TASK BRIEF:
Return exactly the final stretch of the records below, opening with the line that contains "C3: 100nF (3V3, GND) -> none" and closing with the last line.

Before-and-after change data
⟨

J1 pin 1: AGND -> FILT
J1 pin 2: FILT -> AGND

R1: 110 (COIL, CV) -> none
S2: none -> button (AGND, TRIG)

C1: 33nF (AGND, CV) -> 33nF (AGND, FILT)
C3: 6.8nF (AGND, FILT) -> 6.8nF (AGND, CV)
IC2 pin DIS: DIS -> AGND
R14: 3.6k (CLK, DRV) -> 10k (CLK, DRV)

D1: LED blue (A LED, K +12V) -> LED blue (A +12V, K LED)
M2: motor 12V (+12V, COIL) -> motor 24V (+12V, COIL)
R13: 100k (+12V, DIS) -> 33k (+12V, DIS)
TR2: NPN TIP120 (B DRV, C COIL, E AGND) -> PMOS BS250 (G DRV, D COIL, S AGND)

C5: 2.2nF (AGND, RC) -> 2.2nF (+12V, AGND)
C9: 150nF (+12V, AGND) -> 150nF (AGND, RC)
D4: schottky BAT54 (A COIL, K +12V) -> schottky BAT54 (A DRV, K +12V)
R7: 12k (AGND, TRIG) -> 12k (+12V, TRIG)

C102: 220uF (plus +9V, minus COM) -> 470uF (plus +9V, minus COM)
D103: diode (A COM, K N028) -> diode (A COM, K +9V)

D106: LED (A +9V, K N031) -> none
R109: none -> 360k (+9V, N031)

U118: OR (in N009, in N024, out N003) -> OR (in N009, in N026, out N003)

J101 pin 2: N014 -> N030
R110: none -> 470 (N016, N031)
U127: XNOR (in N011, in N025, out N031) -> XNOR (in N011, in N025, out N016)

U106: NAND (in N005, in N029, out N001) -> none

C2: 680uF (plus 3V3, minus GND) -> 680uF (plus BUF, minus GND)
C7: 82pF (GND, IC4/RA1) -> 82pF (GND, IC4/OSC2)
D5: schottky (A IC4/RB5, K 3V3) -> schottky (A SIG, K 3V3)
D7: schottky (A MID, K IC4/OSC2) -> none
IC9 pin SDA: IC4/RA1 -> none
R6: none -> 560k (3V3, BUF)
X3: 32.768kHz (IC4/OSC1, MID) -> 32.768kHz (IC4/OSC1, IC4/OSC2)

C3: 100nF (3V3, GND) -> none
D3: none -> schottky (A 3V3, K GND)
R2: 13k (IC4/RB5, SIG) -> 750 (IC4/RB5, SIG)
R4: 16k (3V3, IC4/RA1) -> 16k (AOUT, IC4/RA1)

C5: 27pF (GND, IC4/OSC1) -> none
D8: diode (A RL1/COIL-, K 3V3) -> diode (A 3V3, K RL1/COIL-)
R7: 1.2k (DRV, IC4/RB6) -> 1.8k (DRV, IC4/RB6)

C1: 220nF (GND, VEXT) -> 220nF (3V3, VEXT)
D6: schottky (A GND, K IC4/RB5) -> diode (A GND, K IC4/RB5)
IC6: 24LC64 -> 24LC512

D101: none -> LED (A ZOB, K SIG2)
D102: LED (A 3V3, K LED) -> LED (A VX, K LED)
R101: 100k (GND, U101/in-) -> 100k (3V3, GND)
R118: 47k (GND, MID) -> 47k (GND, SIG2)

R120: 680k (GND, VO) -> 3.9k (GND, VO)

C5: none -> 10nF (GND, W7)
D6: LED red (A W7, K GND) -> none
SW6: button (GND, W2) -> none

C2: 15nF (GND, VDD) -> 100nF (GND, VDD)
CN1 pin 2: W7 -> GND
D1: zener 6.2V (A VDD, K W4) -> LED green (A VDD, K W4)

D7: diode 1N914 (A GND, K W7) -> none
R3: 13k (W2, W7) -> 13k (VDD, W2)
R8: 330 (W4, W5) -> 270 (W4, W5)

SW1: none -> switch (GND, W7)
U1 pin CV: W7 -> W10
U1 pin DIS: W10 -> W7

⟩

RESPONSE FOR THIS EXERCISE:
C3: 100nF (3V3, GND) -> none
D3: none -> schottky (A 3V3, K GND)
R2: 13k (IC4/RB5, SIG) -> 750 (IC4/RB5, SIG)
R4: 16k (3V3, IC4/RA1) -> 16k (AOUT, IC4/RA1)

C5: 27pF (GND, IC4/OSC1) -> none
D8: diode (A RL1/COIL-, K 3V3) -> diode (A 3V3, K RL1/COIL-)
R7: 1.2k (DRV, IC4/RB6) -> 1.8k (DRV, IC4/RB6)

C1: 220nF (GND, VEXT) -> 220nF (3V3, VEXT)
D6: schottky (A GND, K IC4/RB5) -> diode (A GND, K IC4/RB5)
IC6: 24LC64 -> 24LC512

D101: none -> LED (A ZOB, K SIG2)
D102: LED (A 3V3, K LED) -> LED (A VX, K LED)
R101: 100k (GND, U101/in-) -> 100k (3V3, GND)
R118: 47k (GND, MID) -> 47k (GND, SIG2)

R120: 680k (GND, VO) -> 3.9k (GND, VO)

C5: none -> 10nF (GND, W7)
D6: LED red (A W7, K GND) -> none
SW6: button (GND, W2) -> none

C2: 15nF (GND, VDD) -> 100nF (GND, VDD)
CN1 pin 2: W7 -> GND
D1: zener 6.2V (A VDD, K W4) -> LED green (A VDD, K W4)

D7: diode 1N914 (A GND, K W7) -> none
R3: 13k (W2, W7) -> 13k (VDD, W2)
R8: 330 (W4, W5) -> 270 (W4, W5)

SW1: none -> switch (GND, W7)
U1 pin CV: W7 -> W10
U1 pin DIS: W10 -> W7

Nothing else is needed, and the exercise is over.